▶ **EXERCISE INSTRUCTIONS**
The job is to output each record exactly as it stands, pictures excluded.

▶ **RECORDS FOR THE EXERCISE**
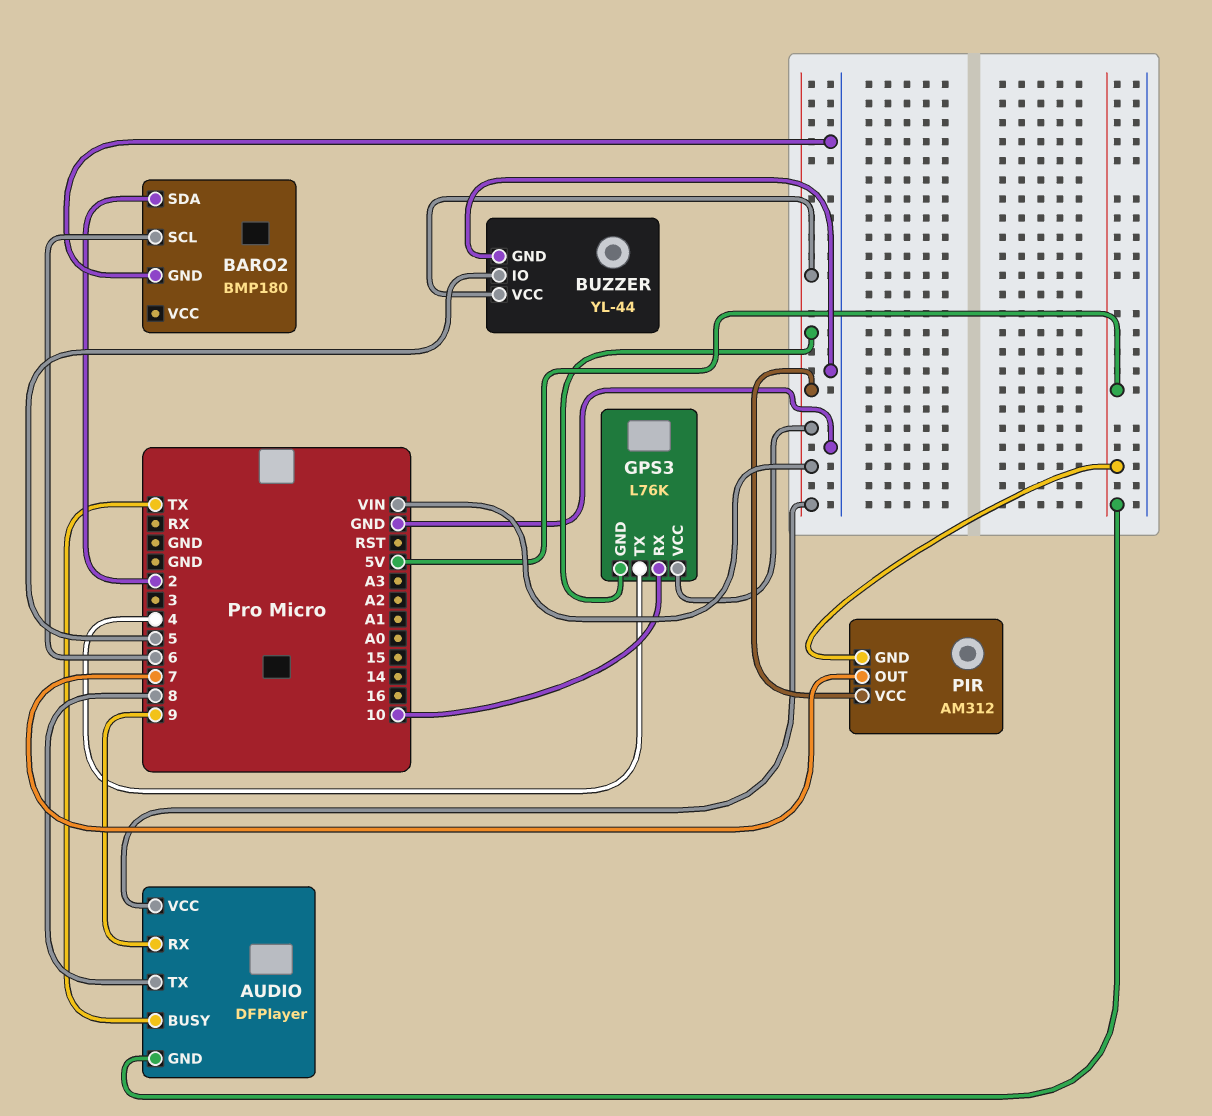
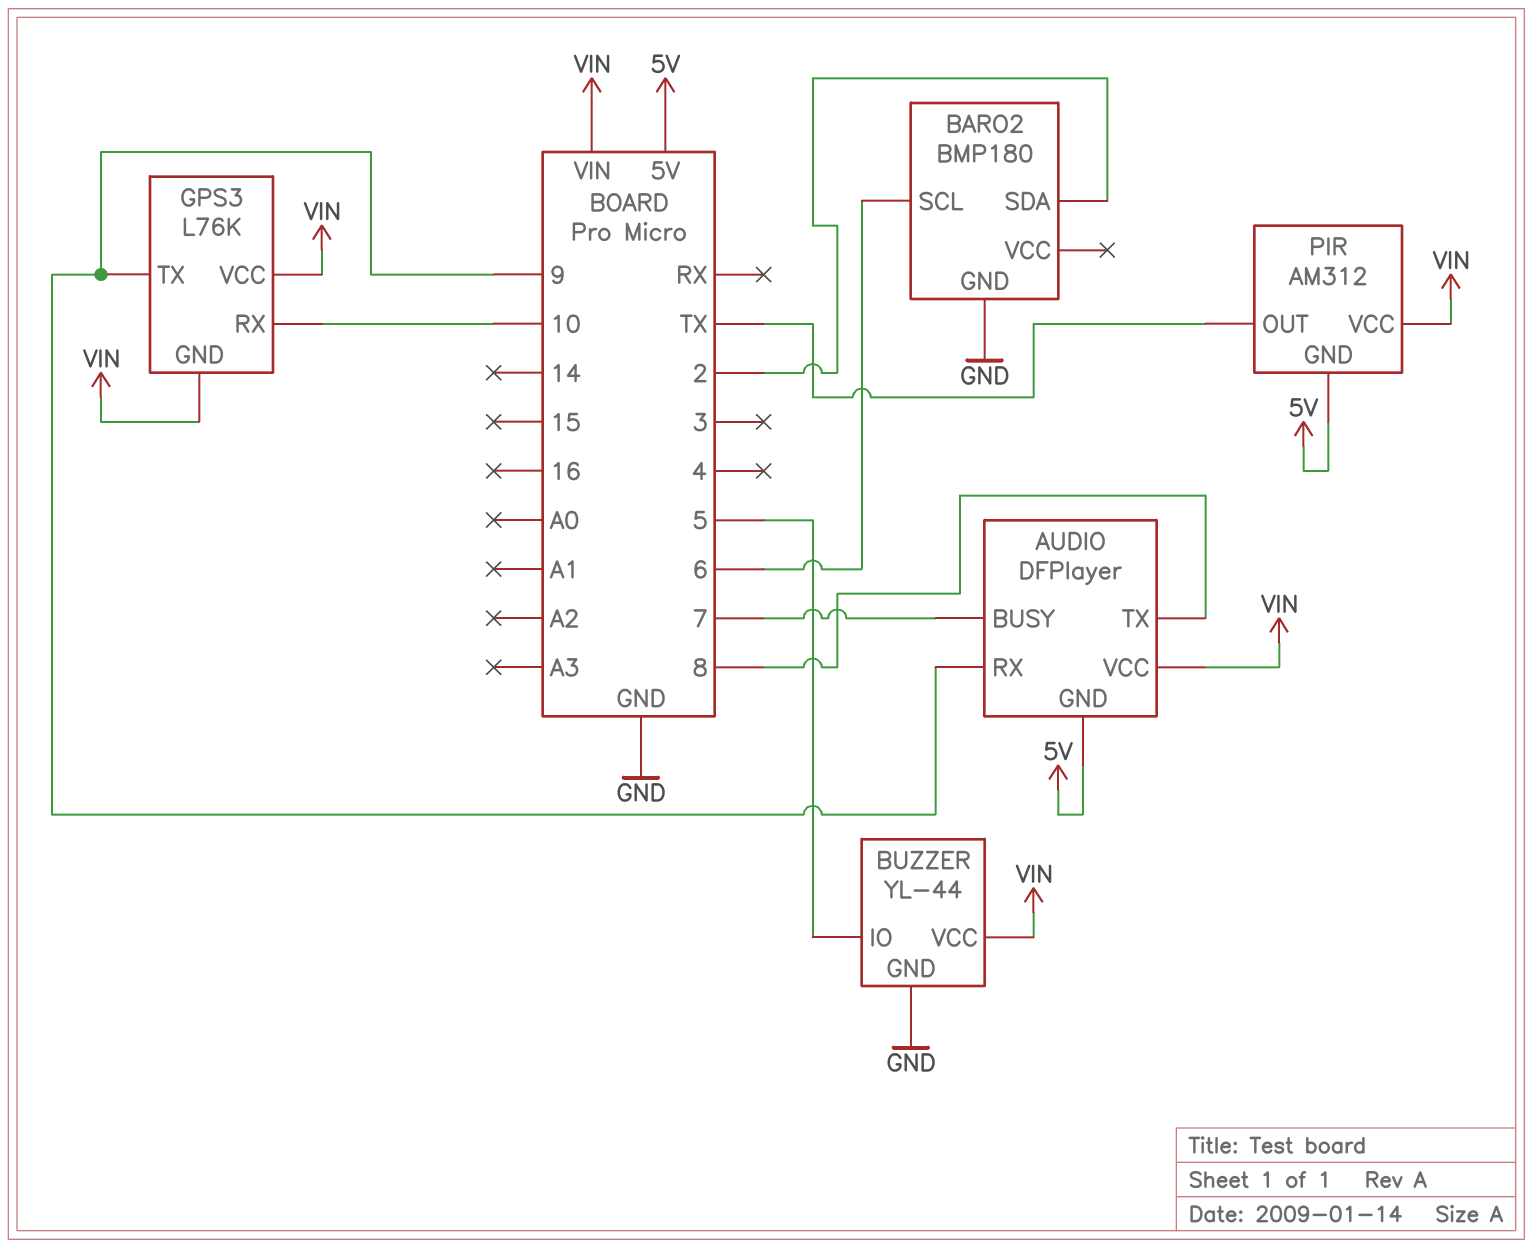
AUDIO pin BUSY: TX -> 7
GPS3 pin TX: 4 -> 9
PIR pin OUT: 7 -> TX

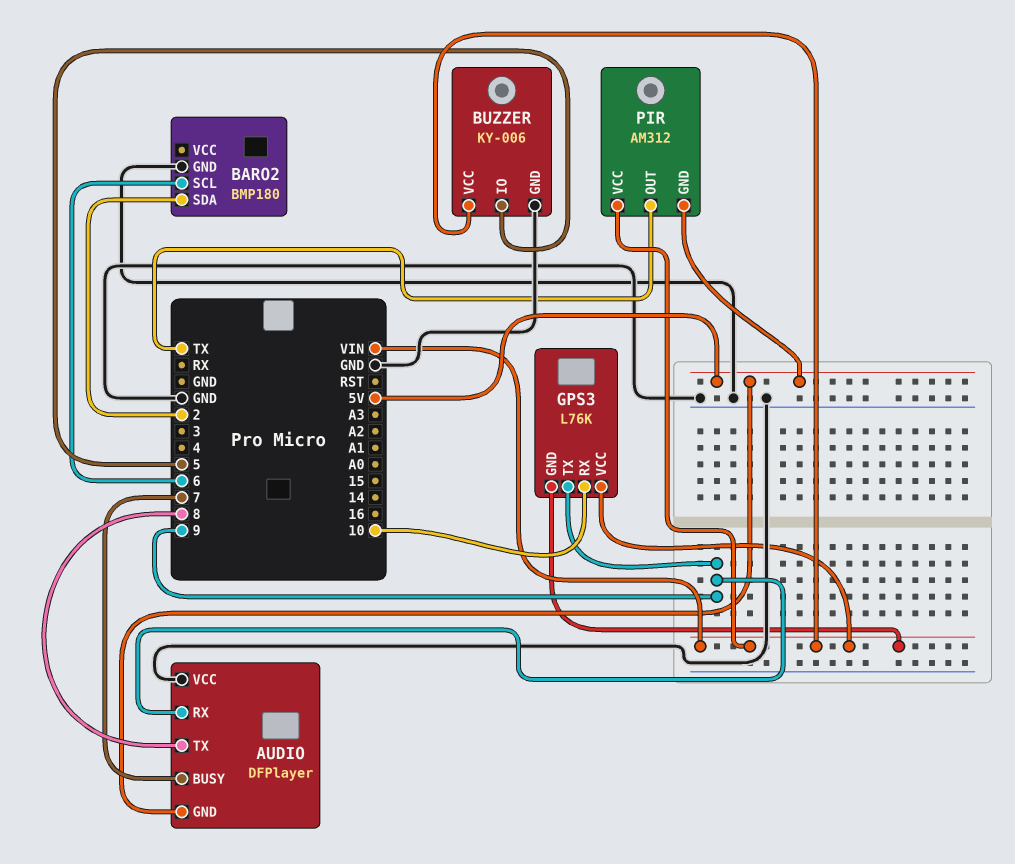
AUDIO pin VCC: VIN -> GND
BUZZER: YL-44 -> KY-006

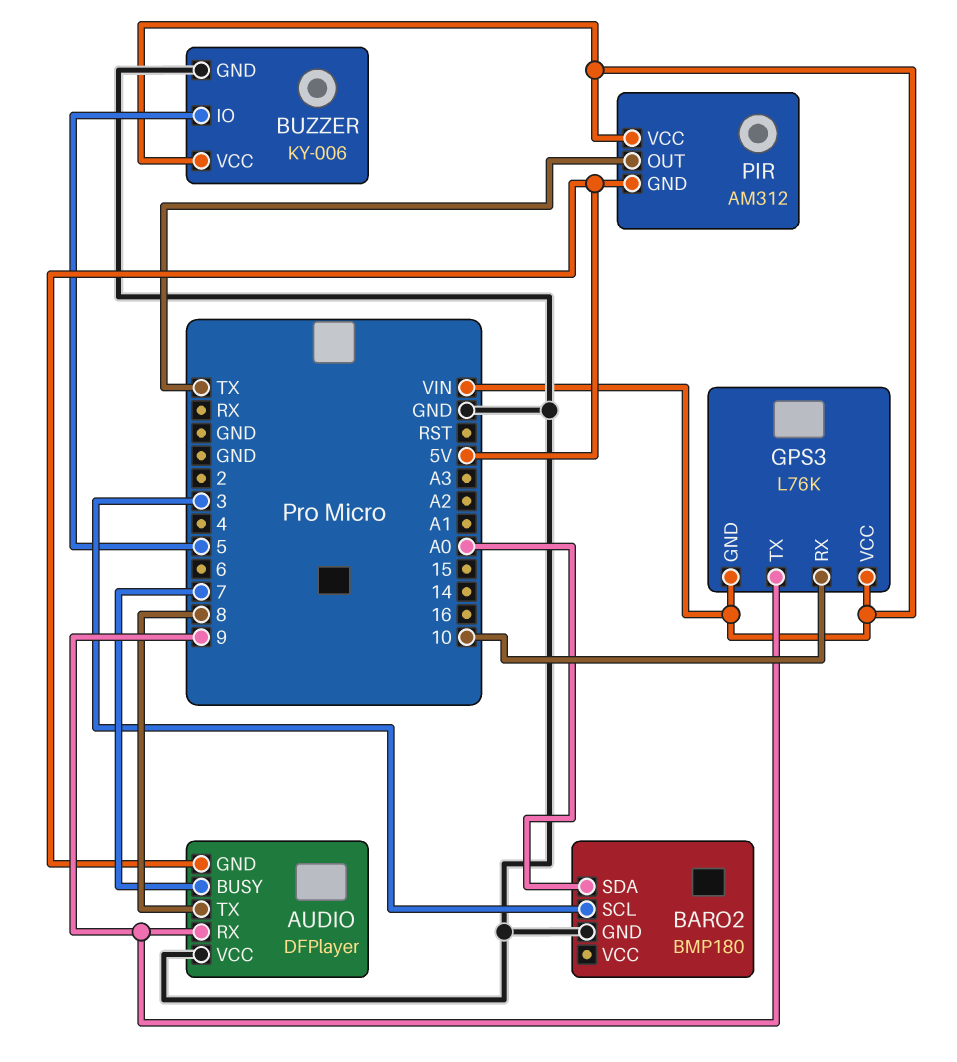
BARO2 pin SCL: 6 -> 3
BARO2 pin SDA: 2 -> A0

▶ **EXERCISE SOLUTION**
AUDIO pin BUSY: TX -> 7
GPS3 pin TX: 4 -> 9
PIR pin OUT: 7 -> TX

AUDIO pin VCC: VIN -> GND
BUZZER: YL-44 -> KY-006

BARO2 pin SCL: 6 -> 3
BARO2 pin SDA: 2 -> A0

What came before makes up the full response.